• [Dataset]:
§ §

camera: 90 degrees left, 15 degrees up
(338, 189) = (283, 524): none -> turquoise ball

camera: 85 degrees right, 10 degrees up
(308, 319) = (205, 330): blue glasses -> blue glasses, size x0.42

§ §

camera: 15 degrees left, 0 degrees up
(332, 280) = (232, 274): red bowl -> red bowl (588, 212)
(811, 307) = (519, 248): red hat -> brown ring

§ §

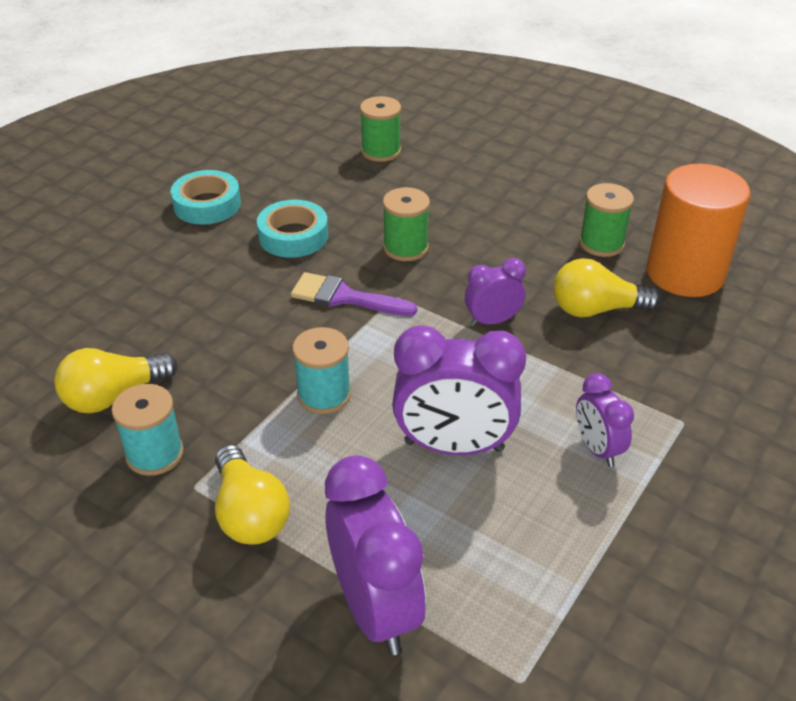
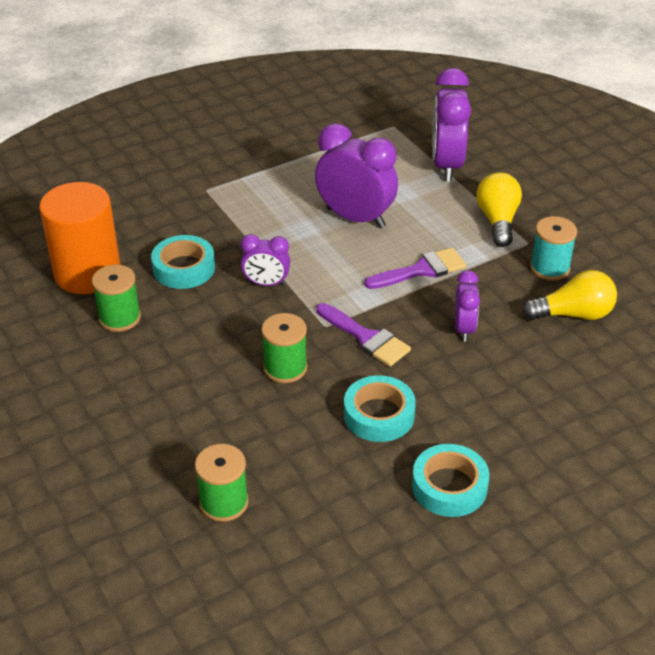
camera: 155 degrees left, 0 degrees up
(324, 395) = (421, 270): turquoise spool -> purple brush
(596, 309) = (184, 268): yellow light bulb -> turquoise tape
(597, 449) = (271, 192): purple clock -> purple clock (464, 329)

§ §

• [What is being asked]:
In the listing above, find the line containing "camera: 90 degrees left, 15 degrees up" and the line containing "(308, 319) = (205, 330): blue". Output them and every line between, exactly, and nothing else.

• [Your solution]:
camera: 90 degrees left, 15 degrees up
(338, 189) = (283, 524): none -> turquoise ball

camera: 85 degrees right, 10 degrees up
(308, 319) = (205, 330): blue glasses -> blue glasses, size x0.42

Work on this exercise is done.